The exercise —
Copy every row below character for character, leaving out nothing and changing nothing.

Supplied information —
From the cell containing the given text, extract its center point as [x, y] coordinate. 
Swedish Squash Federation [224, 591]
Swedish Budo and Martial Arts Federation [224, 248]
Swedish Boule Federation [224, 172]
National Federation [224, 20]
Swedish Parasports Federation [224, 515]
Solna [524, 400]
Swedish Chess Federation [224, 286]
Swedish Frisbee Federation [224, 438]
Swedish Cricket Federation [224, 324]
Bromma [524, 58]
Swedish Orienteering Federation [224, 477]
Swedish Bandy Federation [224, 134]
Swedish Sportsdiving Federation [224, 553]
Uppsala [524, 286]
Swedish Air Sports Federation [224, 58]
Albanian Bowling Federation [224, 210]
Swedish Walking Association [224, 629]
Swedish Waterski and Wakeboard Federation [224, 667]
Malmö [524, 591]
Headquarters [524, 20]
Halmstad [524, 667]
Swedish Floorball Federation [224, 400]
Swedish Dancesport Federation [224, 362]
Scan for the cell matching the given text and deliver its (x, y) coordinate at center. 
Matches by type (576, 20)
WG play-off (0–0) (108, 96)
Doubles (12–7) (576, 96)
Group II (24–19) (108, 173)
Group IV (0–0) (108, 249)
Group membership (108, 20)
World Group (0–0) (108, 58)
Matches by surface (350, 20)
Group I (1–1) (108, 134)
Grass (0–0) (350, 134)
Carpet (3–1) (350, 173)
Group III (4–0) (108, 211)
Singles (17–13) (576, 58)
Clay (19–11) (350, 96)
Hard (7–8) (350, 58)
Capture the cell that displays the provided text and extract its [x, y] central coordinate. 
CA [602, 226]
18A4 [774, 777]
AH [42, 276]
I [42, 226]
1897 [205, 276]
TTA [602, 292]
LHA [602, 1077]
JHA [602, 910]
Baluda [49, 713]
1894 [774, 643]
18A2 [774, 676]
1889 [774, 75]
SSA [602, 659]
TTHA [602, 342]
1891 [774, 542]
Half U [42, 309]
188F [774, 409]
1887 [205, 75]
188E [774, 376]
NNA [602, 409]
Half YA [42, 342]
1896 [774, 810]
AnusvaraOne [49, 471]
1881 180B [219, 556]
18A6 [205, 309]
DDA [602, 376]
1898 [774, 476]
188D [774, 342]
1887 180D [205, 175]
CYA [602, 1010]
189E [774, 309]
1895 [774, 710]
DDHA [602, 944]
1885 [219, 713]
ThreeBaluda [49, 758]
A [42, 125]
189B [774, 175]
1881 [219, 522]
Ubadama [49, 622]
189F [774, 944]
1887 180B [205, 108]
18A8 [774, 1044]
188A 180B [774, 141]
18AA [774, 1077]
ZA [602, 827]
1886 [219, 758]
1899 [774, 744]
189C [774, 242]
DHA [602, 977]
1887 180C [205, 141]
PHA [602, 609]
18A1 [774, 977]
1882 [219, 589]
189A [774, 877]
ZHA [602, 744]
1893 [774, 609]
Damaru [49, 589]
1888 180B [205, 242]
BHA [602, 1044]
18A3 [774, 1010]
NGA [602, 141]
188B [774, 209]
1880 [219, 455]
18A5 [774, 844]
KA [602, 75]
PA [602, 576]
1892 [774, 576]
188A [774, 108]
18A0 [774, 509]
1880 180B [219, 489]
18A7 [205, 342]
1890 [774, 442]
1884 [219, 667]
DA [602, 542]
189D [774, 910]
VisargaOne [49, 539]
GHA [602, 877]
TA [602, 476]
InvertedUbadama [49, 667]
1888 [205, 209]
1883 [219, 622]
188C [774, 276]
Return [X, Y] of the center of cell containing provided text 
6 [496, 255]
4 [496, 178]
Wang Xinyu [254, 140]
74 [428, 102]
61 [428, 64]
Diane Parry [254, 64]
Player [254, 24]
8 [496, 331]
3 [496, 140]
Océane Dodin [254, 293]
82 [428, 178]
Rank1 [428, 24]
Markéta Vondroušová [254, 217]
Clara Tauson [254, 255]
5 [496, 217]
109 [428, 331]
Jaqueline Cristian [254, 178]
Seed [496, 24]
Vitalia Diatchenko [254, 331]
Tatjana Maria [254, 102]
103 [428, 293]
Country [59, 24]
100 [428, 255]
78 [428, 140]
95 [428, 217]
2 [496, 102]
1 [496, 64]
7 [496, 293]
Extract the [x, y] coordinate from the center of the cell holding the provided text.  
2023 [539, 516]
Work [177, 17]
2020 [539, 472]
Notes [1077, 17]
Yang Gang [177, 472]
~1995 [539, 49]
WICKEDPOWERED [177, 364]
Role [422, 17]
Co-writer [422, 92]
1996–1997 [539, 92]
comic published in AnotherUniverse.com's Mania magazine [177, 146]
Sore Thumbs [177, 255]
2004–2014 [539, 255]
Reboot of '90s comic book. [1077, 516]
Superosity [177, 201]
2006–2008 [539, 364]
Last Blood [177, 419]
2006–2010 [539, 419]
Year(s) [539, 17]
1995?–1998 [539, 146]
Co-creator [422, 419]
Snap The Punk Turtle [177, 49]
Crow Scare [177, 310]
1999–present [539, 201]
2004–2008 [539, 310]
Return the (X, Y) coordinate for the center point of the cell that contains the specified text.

Problem solution —
From the cell containing the given text, extract its center point as [x, y] coordinate. 
Swedish Squash Federation [224, 591]
Swedish Budo and Martial Arts Federation [224, 248]
Swedish Boule Federation [224, 172]
National Federation [224, 20]
Swedish Parasports Federation [224, 515]
Solna [524, 400]
Swedish Chess Federation [224, 286]
Swedish Frisbee Federation [224, 438]
Swedish Cricket Federation [224, 324]
Bromma [524, 58]
Swedish Orienteering Federation [224, 477]
Swedish Bandy Federation [224, 134]
Swedish Sportsdiving Federation [224, 553]
Uppsala [524, 286]
Swedish Air Sports Federation [224, 58]
Albanian Bowling Federation [224, 210]
Swedish Walking Association [224, 629]
Swedish Waterski and Wakeboard Federation [224, 667]
Malmö [524, 591]
Headquarters [524, 20]
Halmstad [524, 667]
Swedish Floorball Federation [224, 400]
Swedish Dancesport Federation [224, 362]
Scan for the cell matching the given text and deliver its (x, y) coordinate at center. 
Matches by type (576, 20)
WG play-off (0–0) (108, 96)
Doubles (12–7) (576, 96)
Group II (24–19) (108, 173)
Group IV (0–0) (108, 249)
Group membership (108, 20)
World Group (0–0) (108, 58)
Matches by surface (350, 20)
Group I (1–1) (108, 134)
Grass (0–0) (350, 134)
Carpet (3–1) (350, 173)
Group III (4–0) (108, 211)
Singles (17–13) (576, 58)
Clay (19–11) (350, 96)
Hard (7–8) (350, 58)
Capture the cell that displays the provided text and extract its [x, y] central coordinate. 
CA [602, 226]
18A4 [774, 777]
AH [42, 276]
I [42, 226]
1897 [205, 276]
TTA [602, 292]
LHA [602, 1077]
JHA [602, 910]
Baluda [49, 713]
1894 [774, 643]
18A2 [774, 676]
1889 [774, 75]
SSA [602, 659]
TTHA [602, 342]
1891 [774, 542]
Half U [42, 309]
188F [774, 409]
1887 [205, 75]
188E [774, 376]
NNA [602, 409]
Half YA [42, 342]
1896 [774, 810]
AnusvaraOne [49, 471]
1881 180B [219, 556]
18A6 [205, 309]
DDA [602, 376]
1898 [774, 476]
188D [774, 342]
1887 180D [205, 175]
CYA [602, 1010]
189E [774, 309]
1895 [774, 710]
DDHA [602, 944]
1885 [219, 713]
ThreeBaluda [49, 758]
A [42, 125]
189B [774, 175]
1881 [219, 522]
Ubadama [49, 622]
189F [774, 944]
1887 180B [205, 108]
18A8 [774, 1044]
188A 180B [774, 141]
18AA [774, 1077]
ZA [602, 827]
1886 [219, 758]
1899 [774, 744]
189C [774, 242]
DHA [602, 977]
1887 180C [205, 141]
PHA [602, 609]
18A1 [774, 977]
1882 [219, 589]
189A [774, 877]
ZHA [602, 744]
1893 [774, 609]
Damaru [49, 589]
1888 180B [205, 242]
BHA [602, 1044]
18A3 [774, 1010]
NGA [602, 141]
188B [774, 209]
1880 [219, 455]
18A5 [774, 844]
KA [602, 75]
PA [602, 576]
1892 [774, 576]
188A [774, 108]
18A0 [774, 509]
1880 180B [219, 489]
18A7 [205, 342]
1890 [774, 442]
1884 [219, 667]
DA [602, 542]
189D [774, 910]
VisargaOne [49, 539]
GHA [602, 877]
TA [602, 476]
InvertedUbadama [49, 667]
1888 [205, 209]
1883 [219, 622]
188C [774, 276]
Return [X, Y] of the center of cell containing provided text 
6 [496, 255]
4 [496, 178]
Wang Xinyu [254, 140]
74 [428, 102]
61 [428, 64]
Diane Parry [254, 64]
Player [254, 24]
8 [496, 331]
3 [496, 140]
Océane Dodin [254, 293]
82 [428, 178]
Rank1 [428, 24]
Markéta Vondroušová [254, 217]
Clara Tauson [254, 255]
5 [496, 217]
109 [428, 331]
Jaqueline Cristian [254, 178]
Seed [496, 24]
Vitalia Diatchenko [254, 331]
Tatjana Maria [254, 102]
103 [428, 293]
Country [59, 24]
100 [428, 255]
78 [428, 140]
95 [428, 217]
2 [496, 102]
1 [496, 64]
7 [496, 293]
Extract the [x, y] coordinate from the center of the cell holding the provided text.  
2023 [539, 516]
Work [177, 17]
2020 [539, 472]
Notes [1077, 17]
Yang Gang [177, 472]
~1995 [539, 49]
WICKEDPOWERED [177, 364]
Role [422, 17]
Co-writer [422, 92]
1996–1997 [539, 92]
comic published in AnotherUniverse.com's Mania magazine [177, 146]
Sore Thumbs [177, 255]
2004–2014 [539, 255]
Reboot of '90s comic book. [1077, 516]
Superosity [177, 201]
2006–2008 [539, 364]
Last Blood [177, 419]
2006–2010 [539, 419]
Year(s) [539, 17]
1995?–1998 [539, 146]
Co-creator [422, 419]
Snap The Punk Turtle [177, 49]
Crow Scare [177, 310]
1999–present [539, 201]
2004–2008 [539, 310]
Return the (X, Y) coordinate for the center point of the cell that contains the specified text.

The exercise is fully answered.